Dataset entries
# # # # #
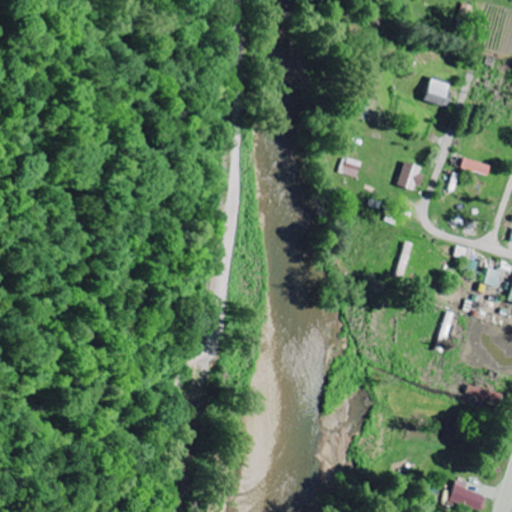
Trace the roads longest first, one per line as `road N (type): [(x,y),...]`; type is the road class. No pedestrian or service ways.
road 1 (residential): [(142,511),(181,375),(227,303),(243,92),(238,0)]
road 2 (residential): [(475,81),(429,217),(444,234),(492,249)]
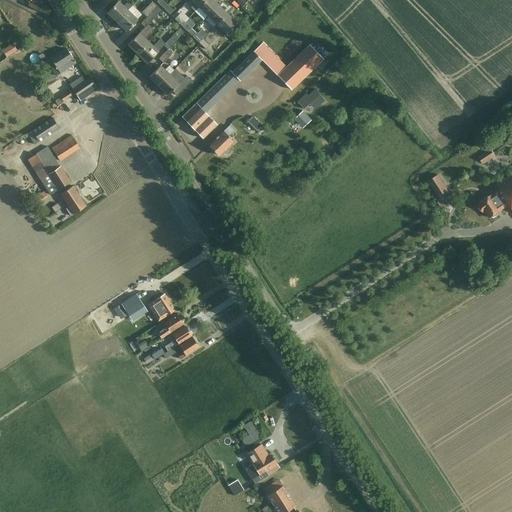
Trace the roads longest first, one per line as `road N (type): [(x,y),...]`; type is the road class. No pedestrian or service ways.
road 1 (tertiary): [(174,195),(323,429)]
road 2 (tertiary): [(72,28),(174,195)]
road 3 (unclassified): [(323,429),(288,333),(251,271)]
road 4 (residential): [(167,136),(77,0)]
road 5 (unclassified): [(251,271),(167,136)]
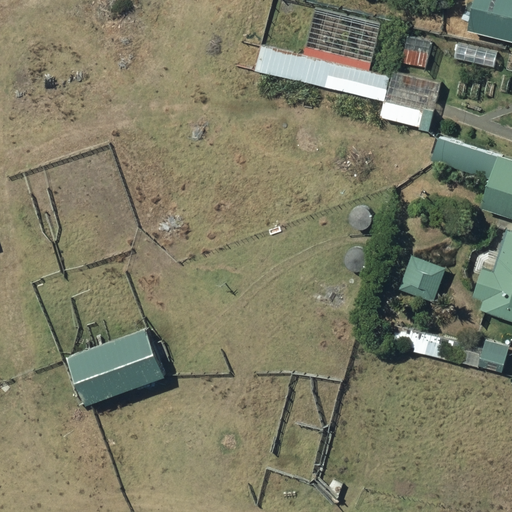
# # # # #
# Written problem
Copy every entry above word for word, leaving out the pictures.

# Worked solution
Trace the roads longest first, one per line as `road N (type): [(x,y),...]`; type is the road class. No pedestrian or service ways.
road 1 (residential): [(142,511),(181,375),(227,303),(243,92),(238,0)]
road 2 (residential): [(475,81),(429,217),(444,234),(492,249)]
Trace the roads longest first, one per line as `road N (type): [(x,y),...]`; type is the road class. No pedestrian or service ways.
road 1 (tertiary): [(174,195),(323,429)]
road 2 (tertiary): [(72,28),(174,195)]
road 3 (unclassified): [(323,429),(288,333),(251,271)]
road 4 (residential): [(167,136),(77,0)]
road 5 (unclassified): [(251,271),(167,136)]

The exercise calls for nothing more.